Recorded data below:
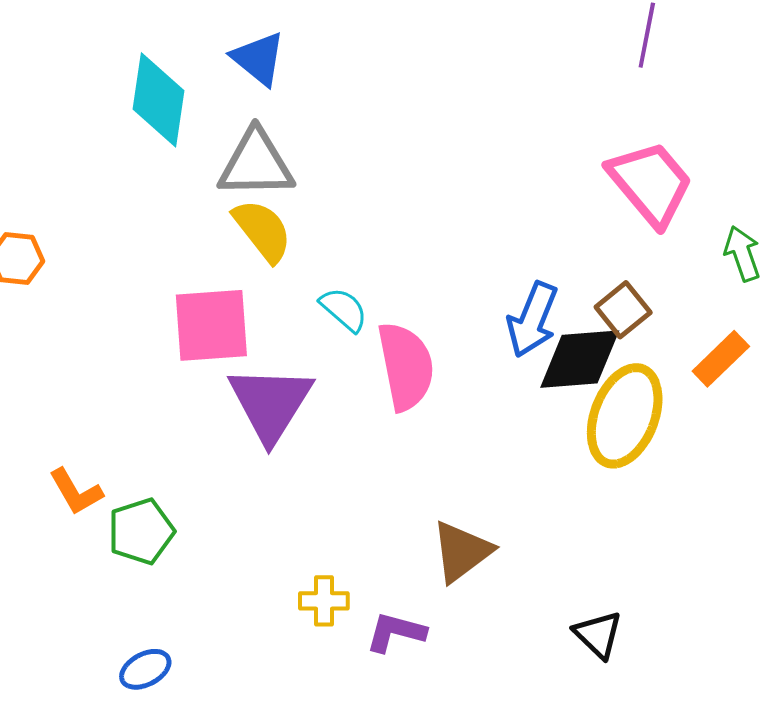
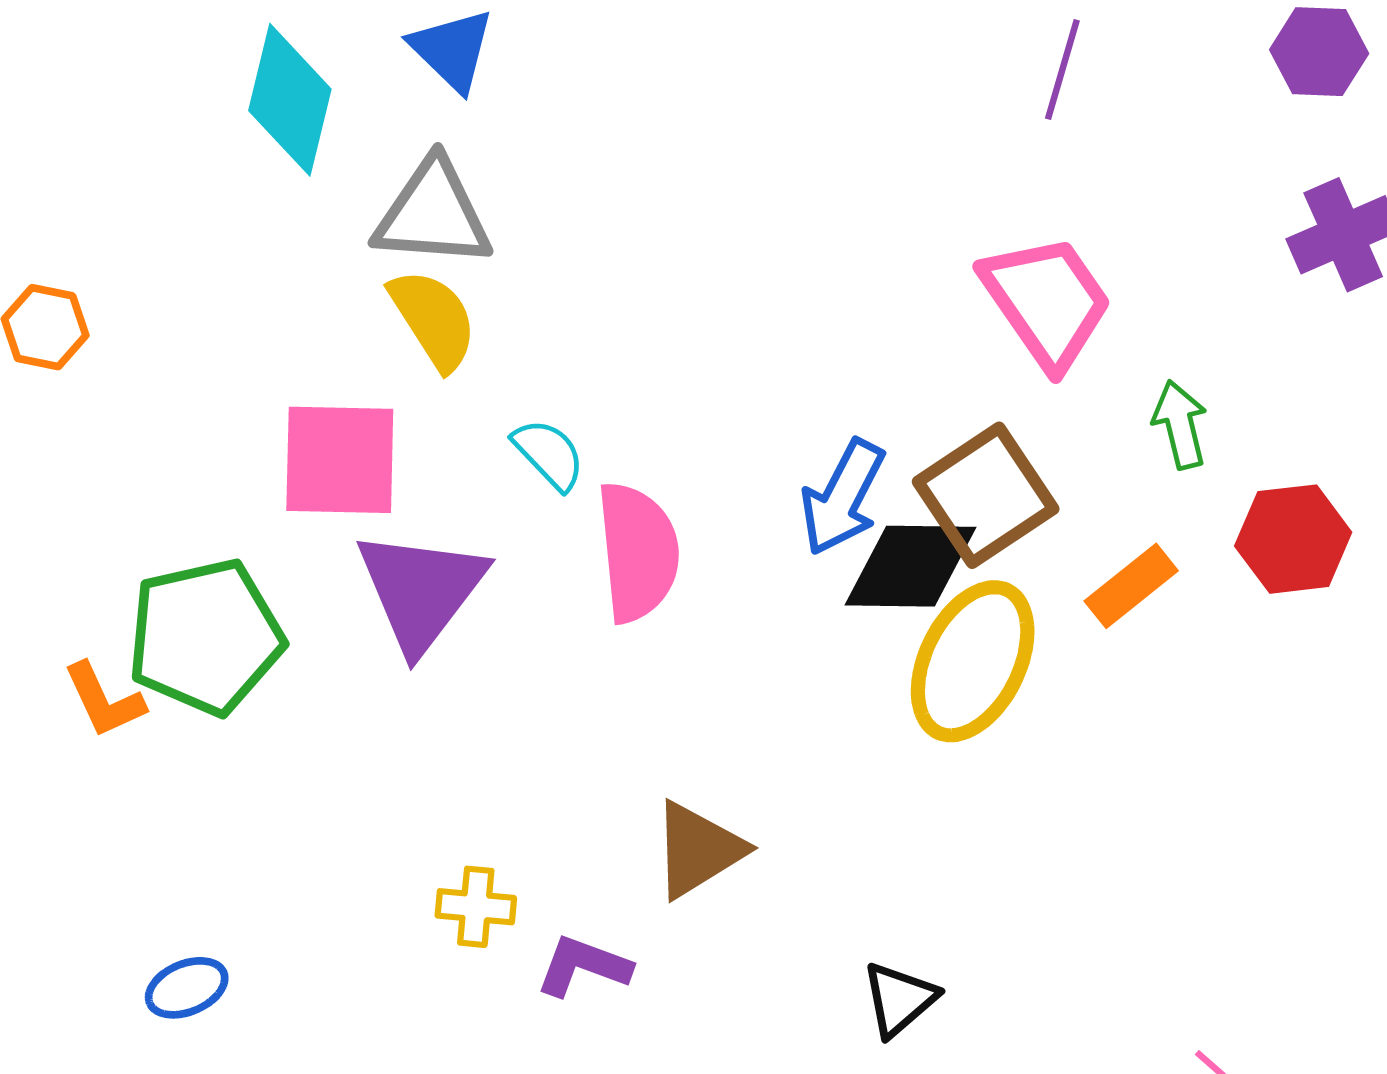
brown square: (623, 310) -> (986, 495), size x1.6
green pentagon: (141, 531) -> (205, 637), moved, size x1.5
black triangle: (598, 635) -> (899, 999), turned 30

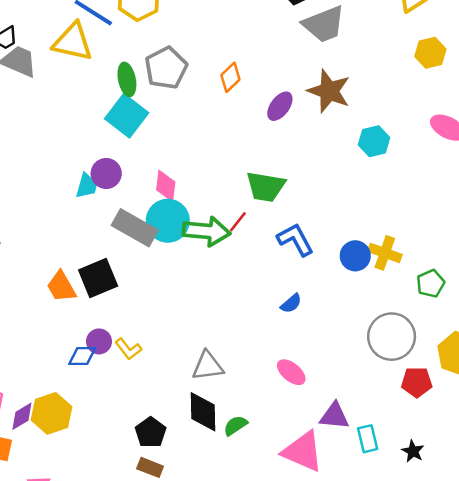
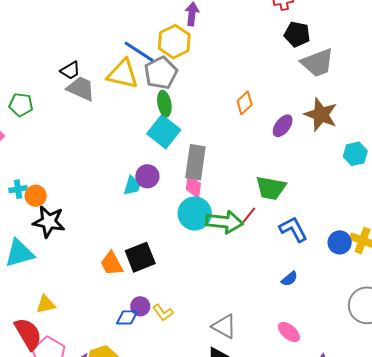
gray pentagon: (166, 68) -> (161, 73), moved
gray rectangle: (135, 228) -> (195, 162), moved, turned 68
gray triangle: (208, 366) -> (224, 326), turned 36

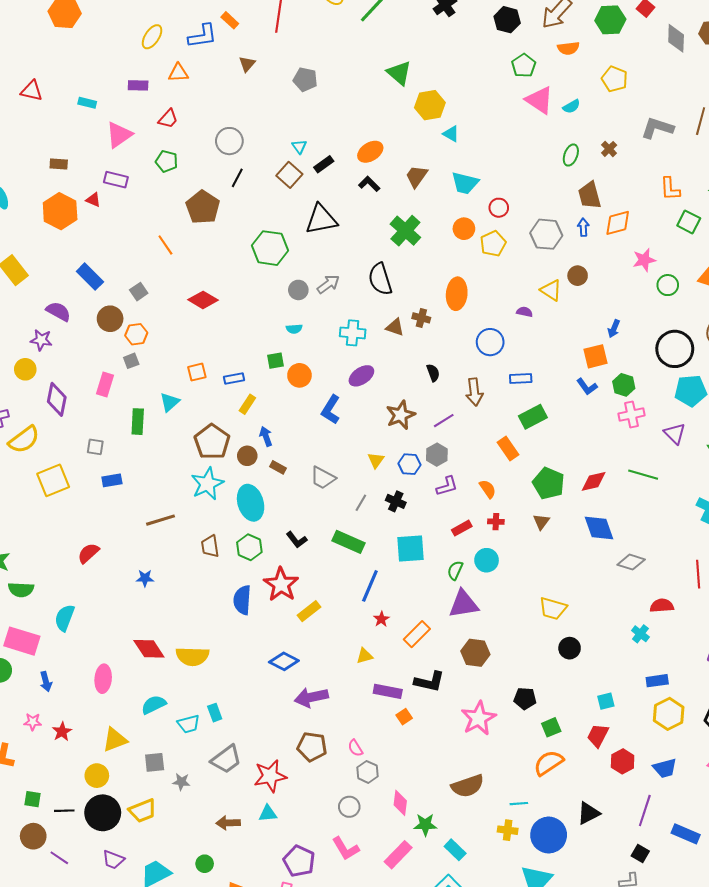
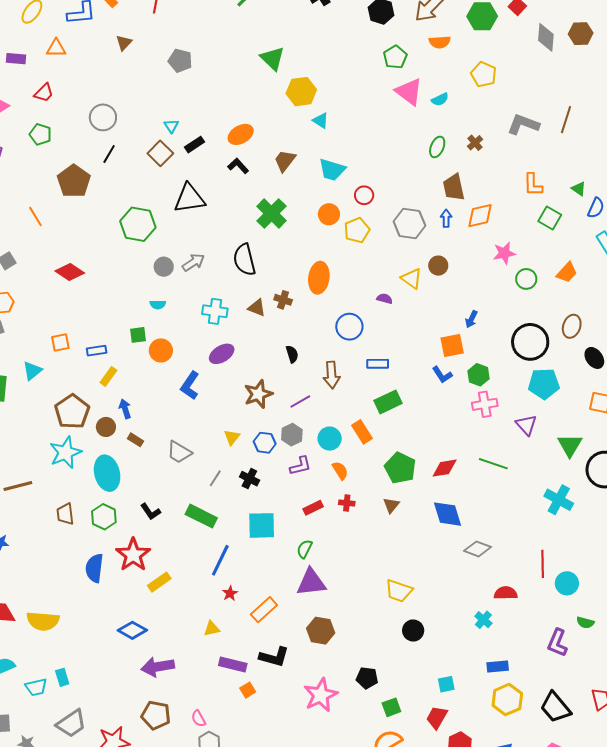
cyan circle: (487, 560) -> (330, 439), moved

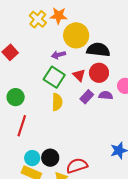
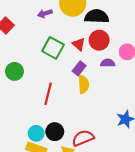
purple arrow: (59, 55) -> (45, 13), moved
purple rectangle: (87, 97) -> (79, 68), moved
yellow semicircle: (57, 102) -> (84, 84), moved
red line: (22, 126) -> (48, 94), moved

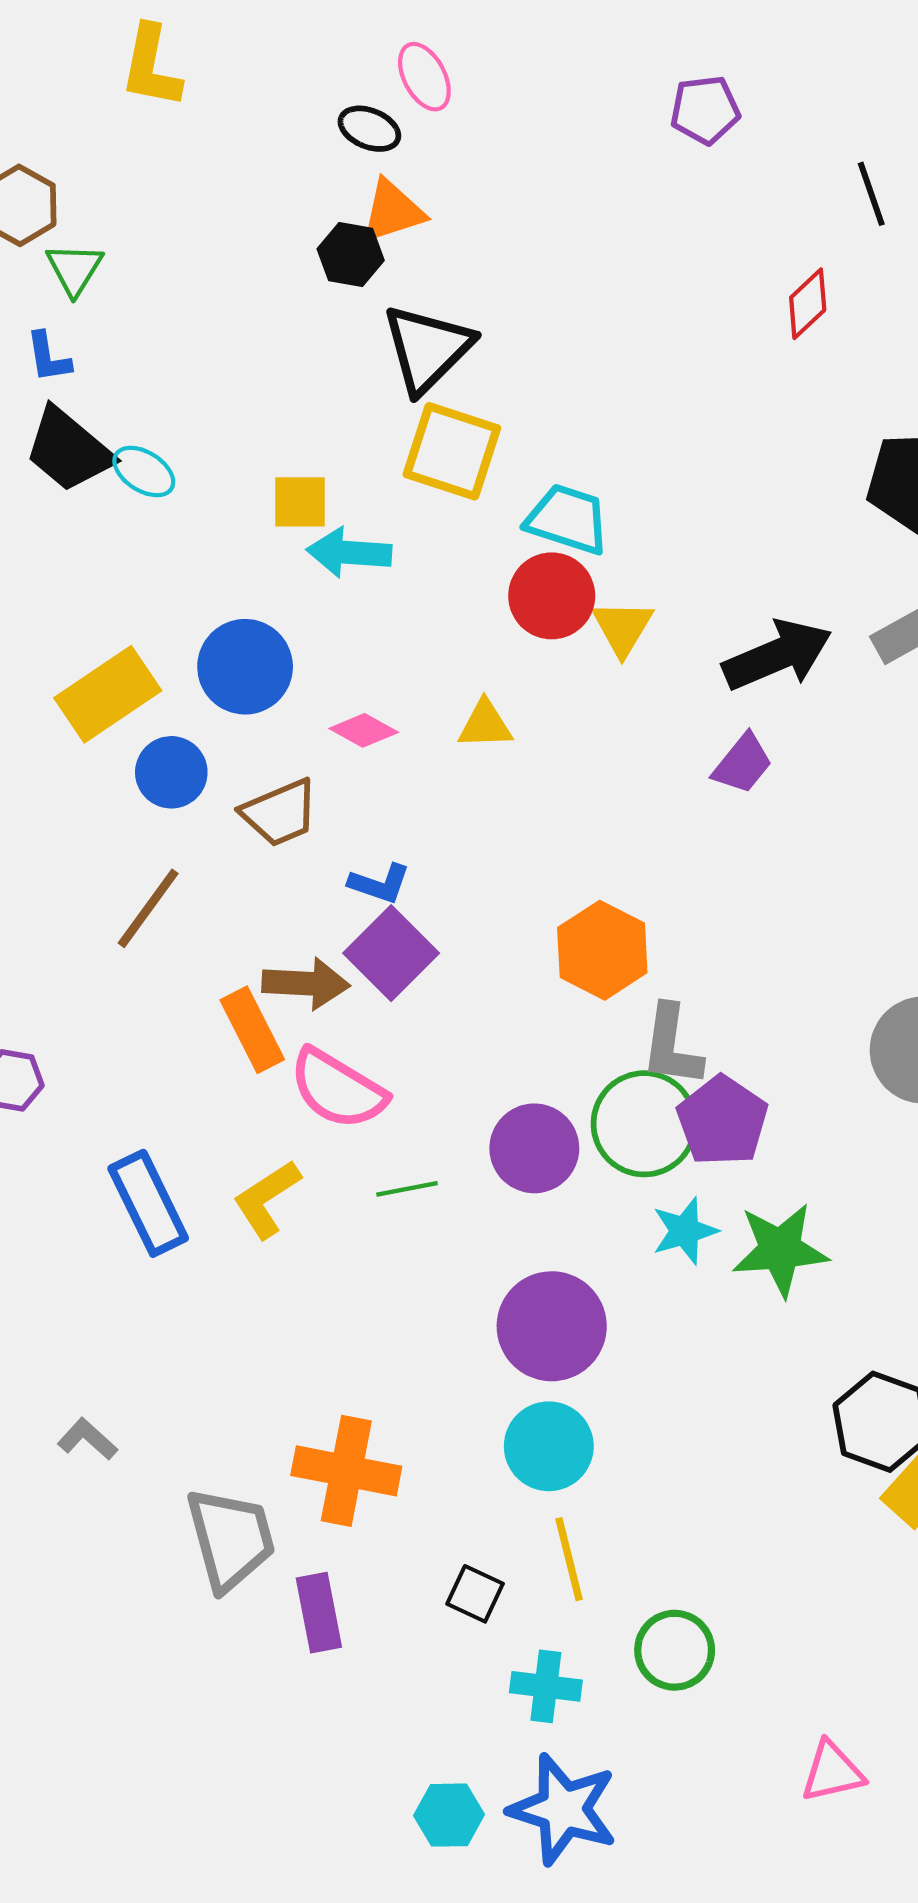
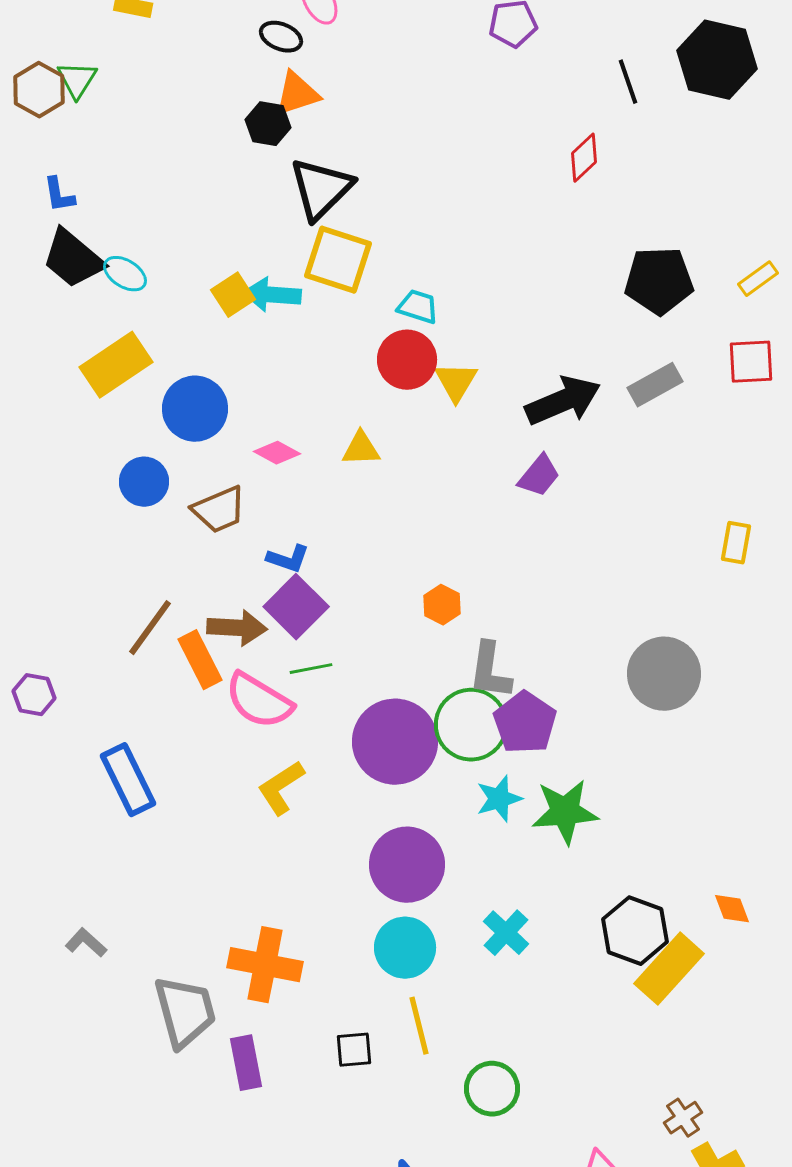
green triangle: (74, 269) -> (77, 80), moved
yellow square: (300, 502) -> (233, 295), turned -33
cyan trapezoid: (568, 519) -> (418, 307), size x0.7
cyan arrow: (349, 552) -> (272, 295), moved
yellow rectangle: (108, 694) -> (116, 365), moved
brown line: (148, 908) -> (150, 628), moved
orange hexagon: (602, 950) -> (442, 605), size x0.6
purple circle: (534, 1148) -> (395, 742), size x1.4
green line: (407, 1189) -> (311, 669), moved
yellow L-shape: (267, 1199) -> (281, 788), moved
black square: (475, 1594) -> (354, 1050), turned -30
cyan cross: (546, 1686) -> (506, 933), moved, turned 36

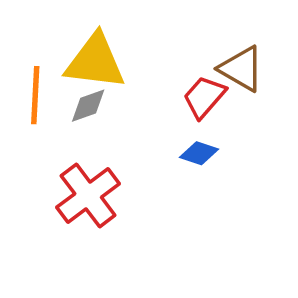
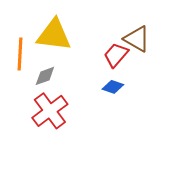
gray diamond: (88, 106) -> (45, 76), moved

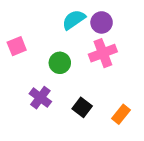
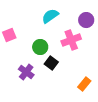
purple circle: (102, 22) -> (86, 20), moved
black square: (82, 107) -> (51, 63), moved

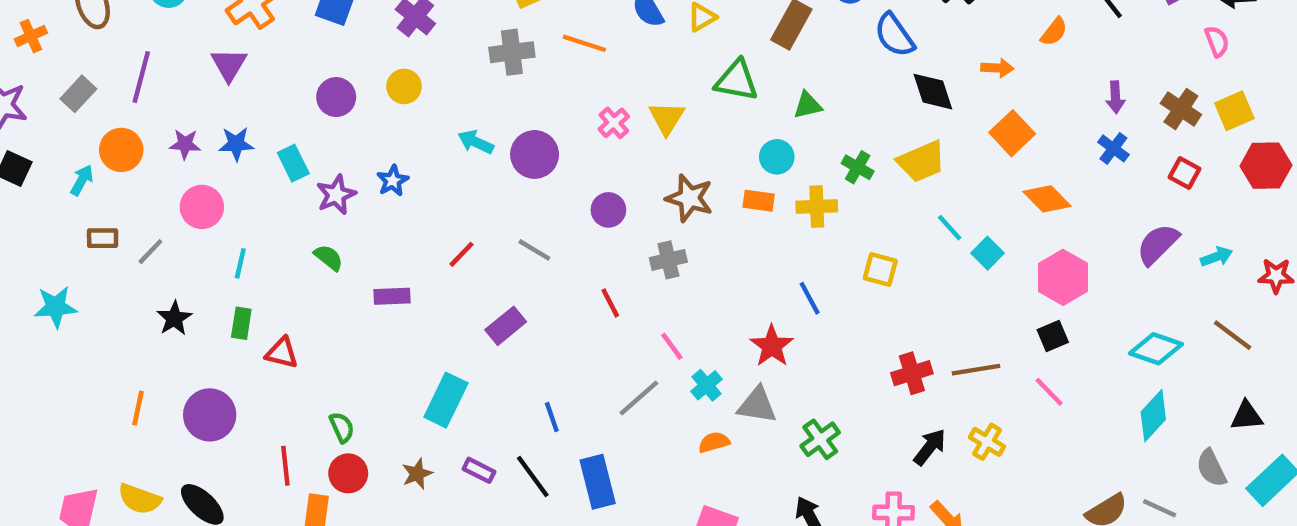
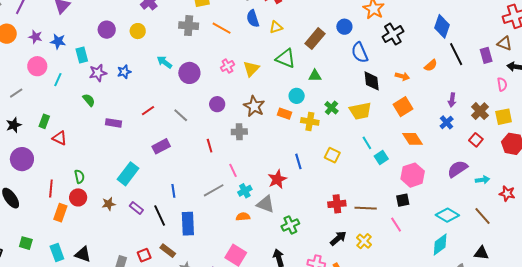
gray line: (150, 252) -> (16, 93), moved
cyan line: (240, 263) -> (58, 80), moved
black star: (174, 318) -> (14, 125), moved

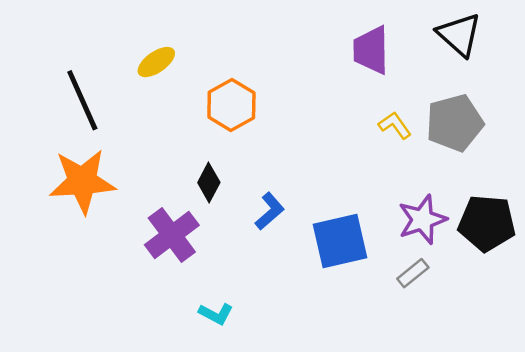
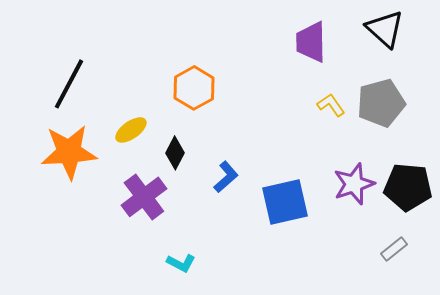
yellow ellipse: (156, 62) -> (131, 130), moved
black line: (82, 100) -> (69, 84), turned 52
gray rectangle: (413, 273) -> (394, 249), moved

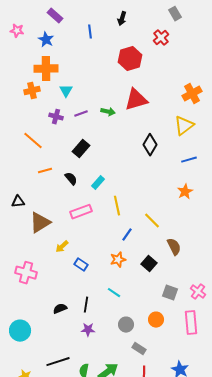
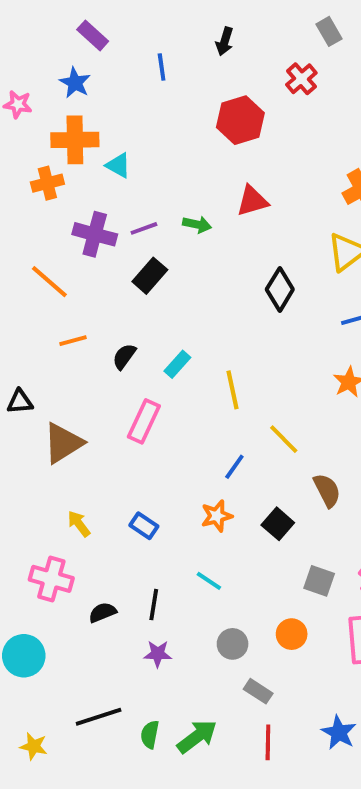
pink star: (17, 31) -> (18, 104), moved
cyan triangle: (66, 91) -> (118, 165), moved, turned -32
red triangle: (136, 100) -> (252, 201), size x0.7
purple cross: (56, 117) -> (95, 234), size x1.5
black rectangle: (81, 149) -> (150, 276), moved
black semicircle: (71, 179) -> (124, 356), turned -104
yellow line: (117, 206) -> (233, 390), moved
pink rectangle: (81, 212) -> (144, 421), turned -45
yellow arrow: (62, 247) -> (79, 524), moved, turned 96
pink cross: (26, 273) -> (51, 579), moved

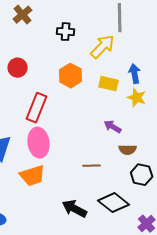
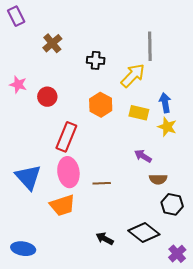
brown line: (92, 166) -> (102, 183), moved
black arrow: (75, 209) -> (105, 239), size x0.7

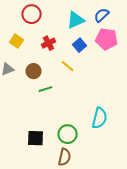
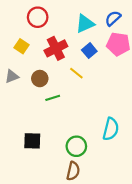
red cross: (49, 43) -> (56, 48), size x1.5
black square: (36, 138) -> (32, 141), moved

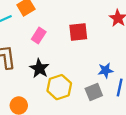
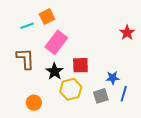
red square: (78, 32) -> (80, 65), moved
pink rectangle: (39, 35) -> (56, 42), size x1.6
End of Recorded data.
• **Action item**: In the data above, copy every line where the string "yellow" appears.

• **Your solution**:
yellow semicircle: (57, 102) -> (84, 84), moved
yellow square: (300, 502) -> (233, 295), turned -33
yellow rectangle: (108, 694) -> (116, 365), moved
yellow L-shape: (267, 1199) -> (281, 788), moved
yellow ellipse: (156, 62) -> (131, 130), moved
yellow line: (117, 206) -> (233, 390), moved
yellow arrow: (62, 247) -> (79, 524), moved, turned 96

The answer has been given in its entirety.